··· Data below ···

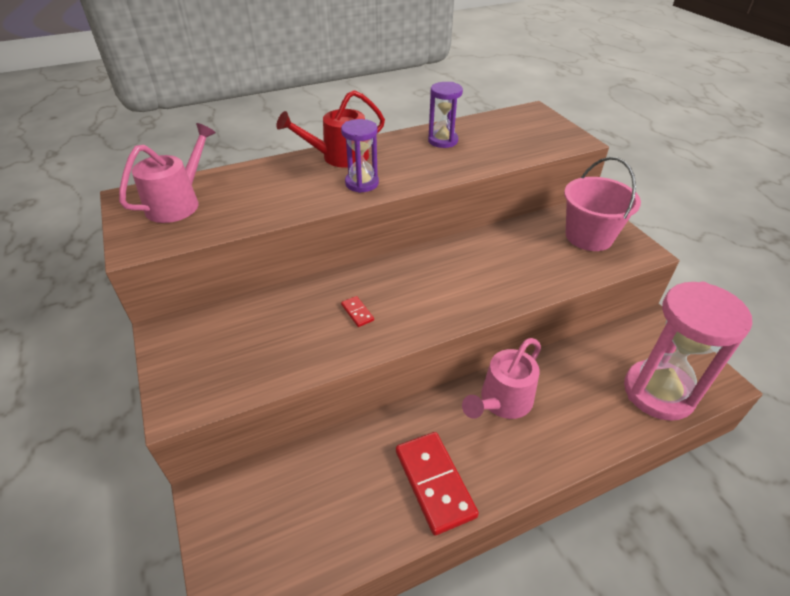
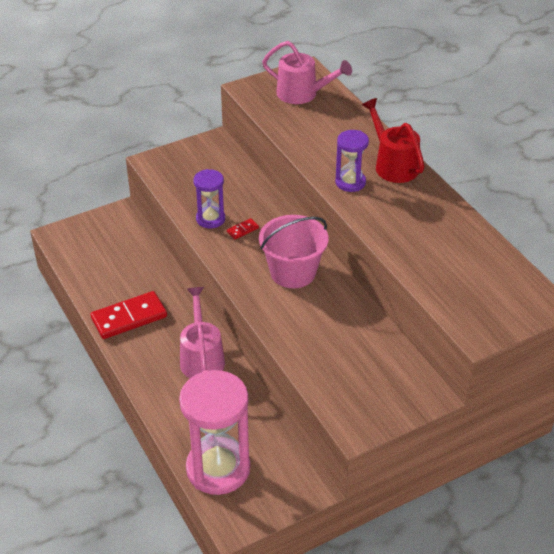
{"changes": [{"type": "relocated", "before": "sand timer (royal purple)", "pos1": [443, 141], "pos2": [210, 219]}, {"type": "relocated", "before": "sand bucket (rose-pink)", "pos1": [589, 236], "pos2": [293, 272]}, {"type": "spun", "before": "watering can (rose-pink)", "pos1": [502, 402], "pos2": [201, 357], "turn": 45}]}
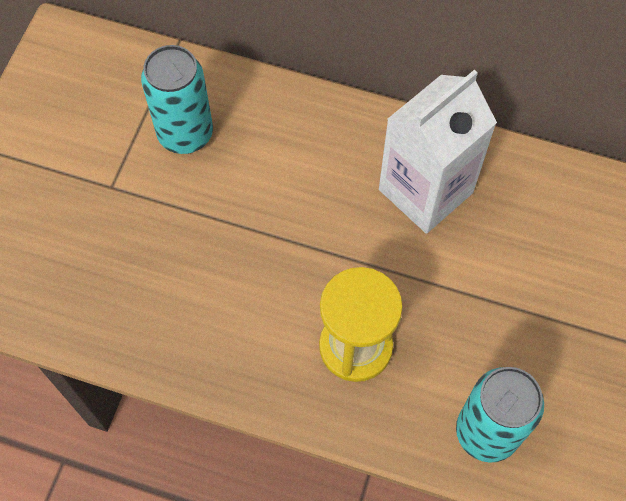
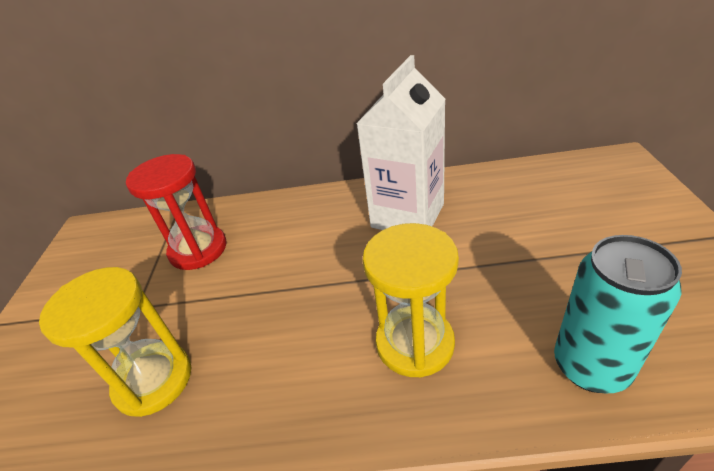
{"changes": [{"type": "appeared", "after": "sand timer (bright yellow)", "pos2": [153, 380]}, {"type": "exchanged", "before": "can (teal)", "after": "sand timer (crimson)", "pos1": [185, 134], "pos2": [198, 249]}]}
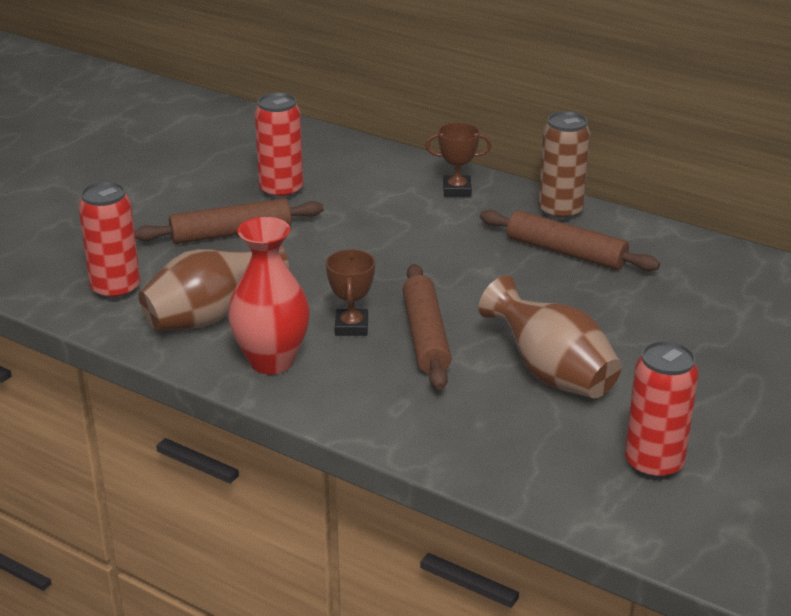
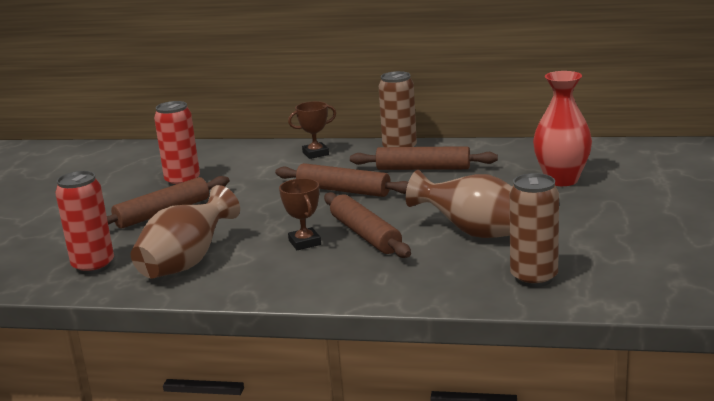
{"changes": [{"type": "missing", "before": "can (crimson)", "pos1": [653, 464]}, {"type": "appeared", "after": "pastry roller (brown)", "pos2": [343, 190]}, {"type": "appeared", "after": "can (brown)", "pos2": [534, 278]}, {"type": "relocated", "before": "flower vase (crimson)", "pos1": [272, 361], "pos2": [561, 180]}]}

···

◆ What to do: Hand back the data exactly as it appears, with all pictures cut.

◆ Exercise answer:
{"changes": [{"type": "relocated", "before": "sand timer (royal purple)", "pos1": [443, 141], "pos2": [210, 219]}, {"type": "relocated", "before": "sand bucket (rose-pink)", "pos1": [589, 236], "pos2": [293, 272]}, {"type": "spun", "before": "watering can (rose-pink)", "pos1": [502, 402], "pos2": [201, 357], "turn": 45}]}
{"changes": [{"type": "appeared", "after": "sand timer (bright yellow)", "pos2": [153, 380]}, {"type": "exchanged", "before": "can (teal)", "after": "sand timer (crimson)", "pos1": [185, 134], "pos2": [198, 249]}]}
{"changes": [{"type": "missing", "before": "can (crimson)", "pos1": [653, 464]}, {"type": "appeared", "after": "pastry roller (brown)", "pos2": [343, 190]}, {"type": "appeared", "after": "can (brown)", "pos2": [534, 278]}, {"type": "relocated", "before": "flower vase (crimson)", "pos1": [272, 361], "pos2": [561, 180]}]}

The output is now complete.